* EXERCISE INSTRUCTIONS:
A single number is needed: how many lines of the data hold the word "pink".

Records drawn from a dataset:
▬▬▬▬▬▬

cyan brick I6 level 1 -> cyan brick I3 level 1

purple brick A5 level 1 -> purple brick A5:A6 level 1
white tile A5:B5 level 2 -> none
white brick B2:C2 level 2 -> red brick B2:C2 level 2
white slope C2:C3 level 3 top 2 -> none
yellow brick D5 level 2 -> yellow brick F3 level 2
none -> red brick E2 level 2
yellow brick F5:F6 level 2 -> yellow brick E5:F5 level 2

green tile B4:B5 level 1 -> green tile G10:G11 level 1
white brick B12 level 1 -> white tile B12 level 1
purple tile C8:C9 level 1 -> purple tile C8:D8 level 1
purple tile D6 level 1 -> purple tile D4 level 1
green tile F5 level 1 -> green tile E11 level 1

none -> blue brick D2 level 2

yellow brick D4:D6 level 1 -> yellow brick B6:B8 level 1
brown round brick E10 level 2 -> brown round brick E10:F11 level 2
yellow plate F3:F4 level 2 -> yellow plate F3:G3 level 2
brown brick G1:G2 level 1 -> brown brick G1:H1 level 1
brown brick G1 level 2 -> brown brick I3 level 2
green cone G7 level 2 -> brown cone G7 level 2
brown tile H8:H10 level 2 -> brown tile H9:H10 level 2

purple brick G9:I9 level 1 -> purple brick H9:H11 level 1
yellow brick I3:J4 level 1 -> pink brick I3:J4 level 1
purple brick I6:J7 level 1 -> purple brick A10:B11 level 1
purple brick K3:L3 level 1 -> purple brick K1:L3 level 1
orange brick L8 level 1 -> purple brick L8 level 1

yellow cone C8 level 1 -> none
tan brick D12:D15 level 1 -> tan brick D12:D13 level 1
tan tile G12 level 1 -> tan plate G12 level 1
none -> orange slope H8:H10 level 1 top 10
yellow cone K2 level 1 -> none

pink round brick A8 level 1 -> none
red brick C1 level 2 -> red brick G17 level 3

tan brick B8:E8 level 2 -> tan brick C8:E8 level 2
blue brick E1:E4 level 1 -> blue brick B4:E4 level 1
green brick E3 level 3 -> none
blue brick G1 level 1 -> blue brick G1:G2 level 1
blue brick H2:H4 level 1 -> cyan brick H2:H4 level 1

▬▬▬▬▬▬

* RESULT FOR THIS EXERCISE:
2